● TASK INSTRUCTIONS: At the line that holds "BUZZER2: KY-006 -> KY-012", start repeating, and keep going exactly through the final line of the material; include both ends and skip the pictures.

● SOURCE DATA:
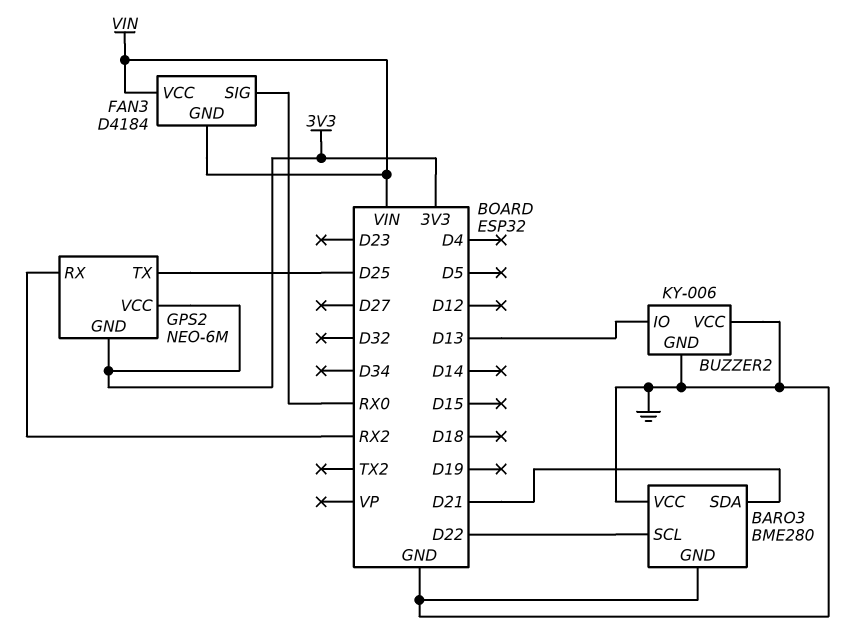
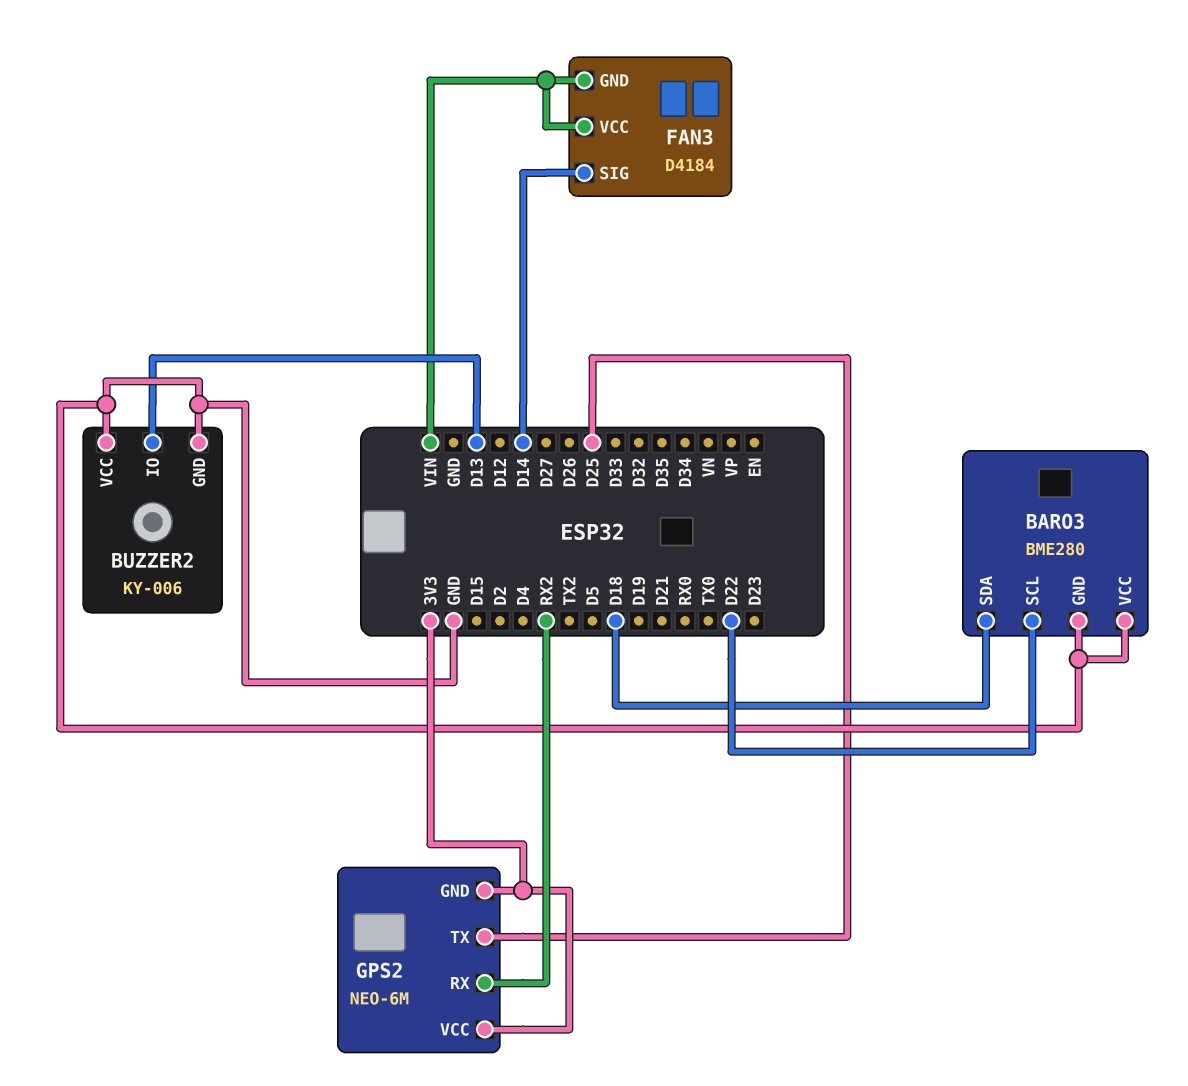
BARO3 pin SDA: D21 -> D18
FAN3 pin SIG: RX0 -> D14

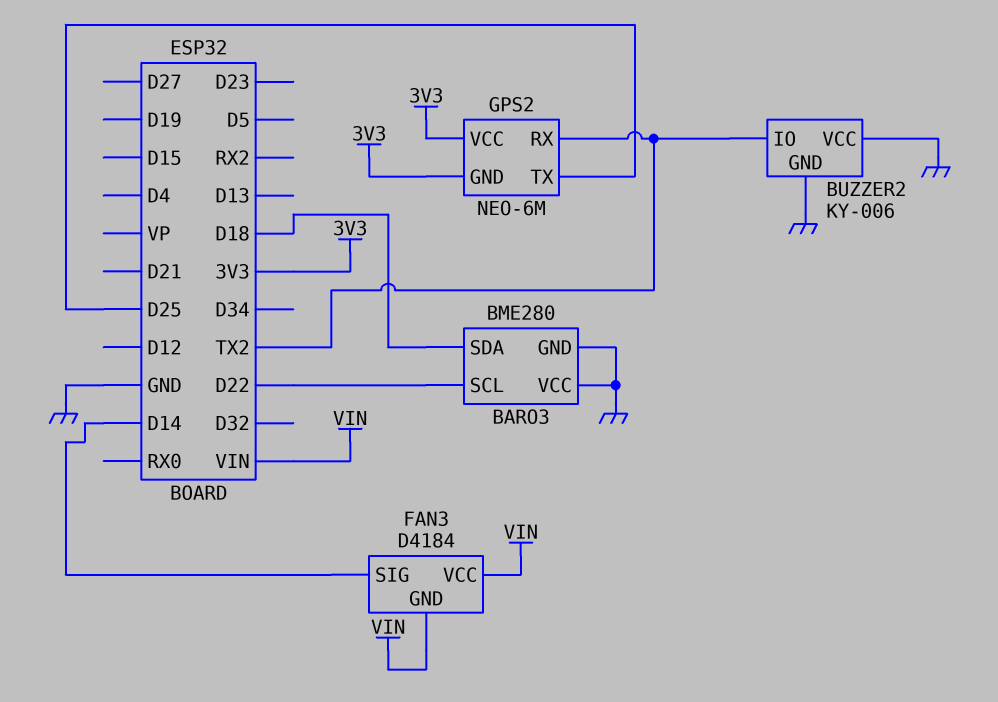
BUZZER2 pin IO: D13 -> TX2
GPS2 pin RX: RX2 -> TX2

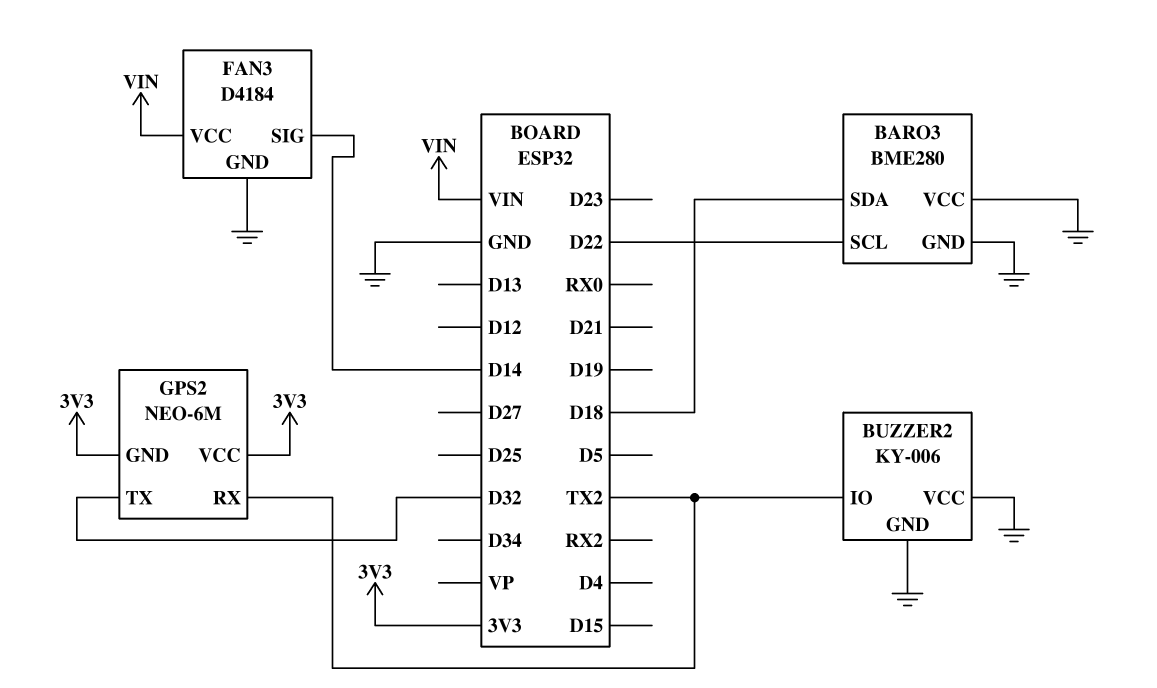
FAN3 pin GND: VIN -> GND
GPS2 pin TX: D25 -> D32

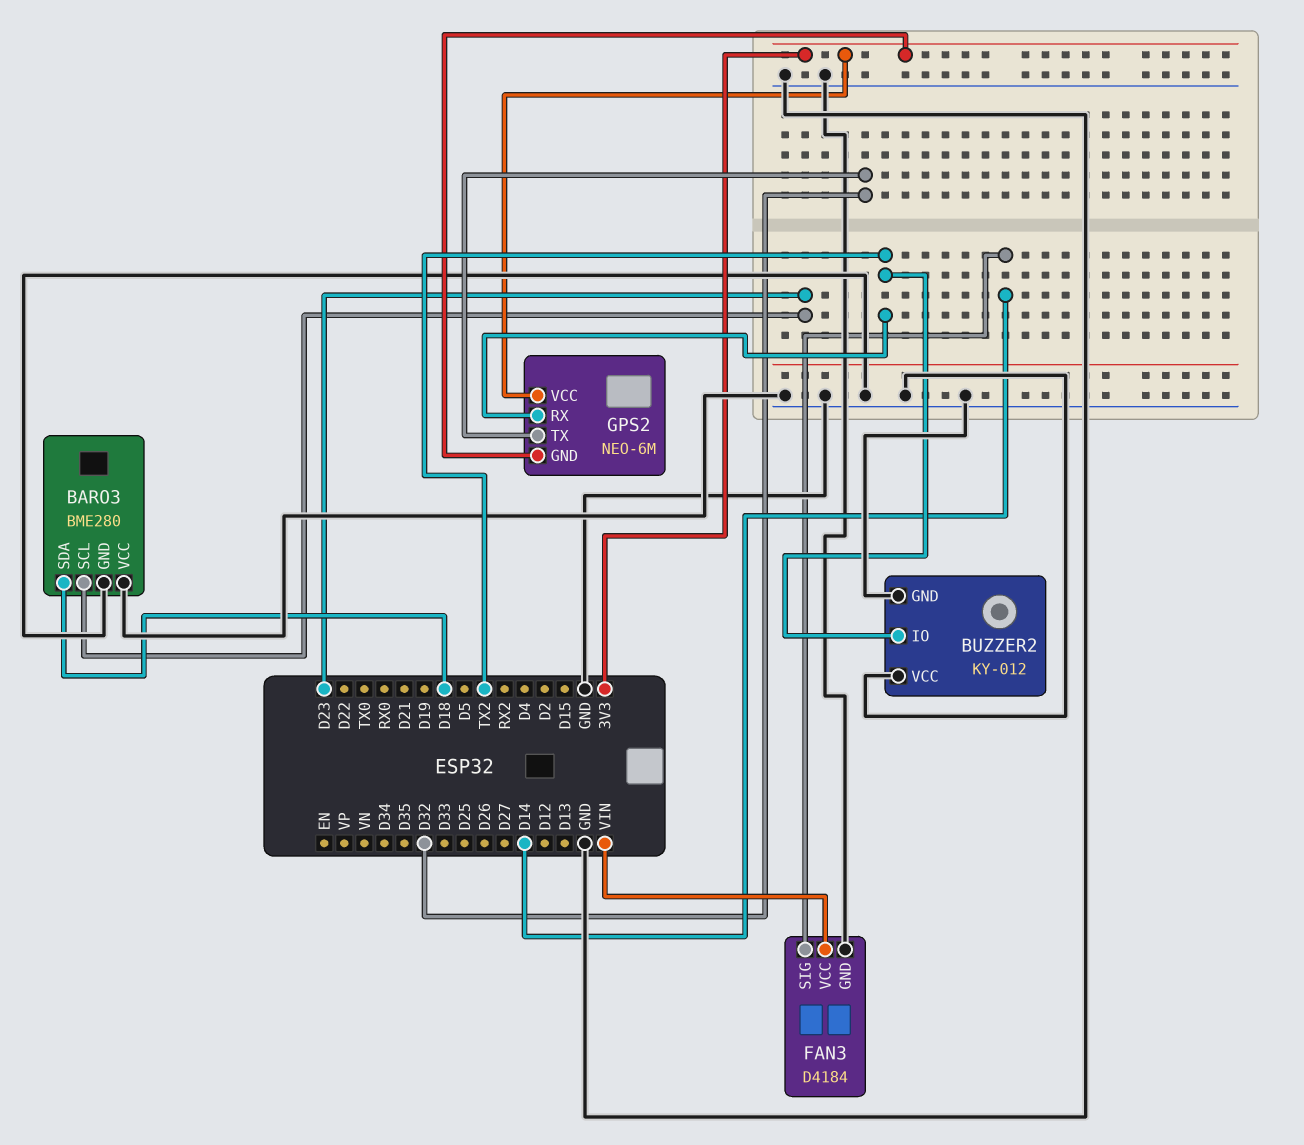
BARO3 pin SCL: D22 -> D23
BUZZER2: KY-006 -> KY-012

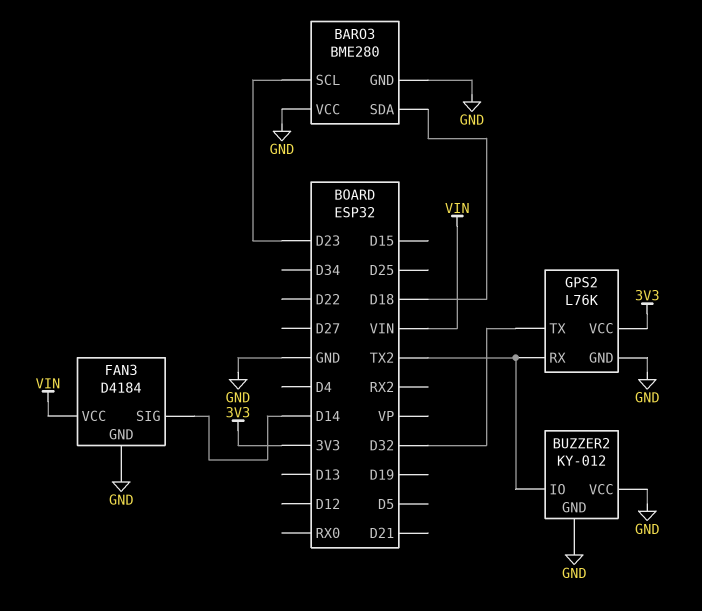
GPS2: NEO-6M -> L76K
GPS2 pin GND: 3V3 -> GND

● ANSWER BOX:
BUZZER2: KY-006 -> KY-012

GPS2: NEO-6M -> L76K
GPS2 pin GND: 3V3 -> GND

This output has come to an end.